--- INPUT FOR THIS TASK ---

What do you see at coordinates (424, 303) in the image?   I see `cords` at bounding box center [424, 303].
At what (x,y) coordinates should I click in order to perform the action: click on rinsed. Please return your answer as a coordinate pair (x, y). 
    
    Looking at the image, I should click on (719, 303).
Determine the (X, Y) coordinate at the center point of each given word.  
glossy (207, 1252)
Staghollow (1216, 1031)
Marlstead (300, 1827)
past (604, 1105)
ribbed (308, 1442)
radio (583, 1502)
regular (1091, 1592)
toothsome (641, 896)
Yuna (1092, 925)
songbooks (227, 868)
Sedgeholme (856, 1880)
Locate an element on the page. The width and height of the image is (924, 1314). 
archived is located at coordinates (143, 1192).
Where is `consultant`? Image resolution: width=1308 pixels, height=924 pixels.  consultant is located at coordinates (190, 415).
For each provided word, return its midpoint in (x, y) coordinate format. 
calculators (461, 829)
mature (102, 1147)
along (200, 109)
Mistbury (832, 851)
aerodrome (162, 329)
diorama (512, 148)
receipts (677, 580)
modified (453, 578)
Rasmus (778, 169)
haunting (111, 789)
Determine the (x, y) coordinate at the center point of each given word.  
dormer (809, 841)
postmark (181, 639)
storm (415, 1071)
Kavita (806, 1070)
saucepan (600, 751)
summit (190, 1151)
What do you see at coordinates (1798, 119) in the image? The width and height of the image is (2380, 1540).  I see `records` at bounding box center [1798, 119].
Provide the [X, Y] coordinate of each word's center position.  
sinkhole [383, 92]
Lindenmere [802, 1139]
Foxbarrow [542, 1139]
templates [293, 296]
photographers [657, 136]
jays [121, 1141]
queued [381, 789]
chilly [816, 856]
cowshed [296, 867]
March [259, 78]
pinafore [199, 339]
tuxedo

---

* INSTRUCTION *
Recast the data lines between the one holding "Rasmus (778, 169)" and the one holding "Lindenmere [802, 1139]", inclusive, as a JSON list of strings with one string per line and blank lines left out.

* THE RESULT *
[
  "Rasmus (778, 169)",
  "haunting (111, 789)",
  "Determine the (x, y) coordinate at the center point of each given word.  ",
  "dormer (809, 841)",
  "postmark (181, 639)",
  "storm (415, 1071)",
  "Kavita (806, 1070)",
  "saucepan (600, 751)",
  "summit (190, 1151)",
  "What do you see at coordinates (1798, 119) in the image? The width and height of the image is (2380, 1540).  I see `records` at bounding box center [1798, 119].",
  "Provide the [X, Y] coordinate of each word's center position.  ",
  "sinkhole [383, 92]",
  "Lindenmere [802, 1139]"
]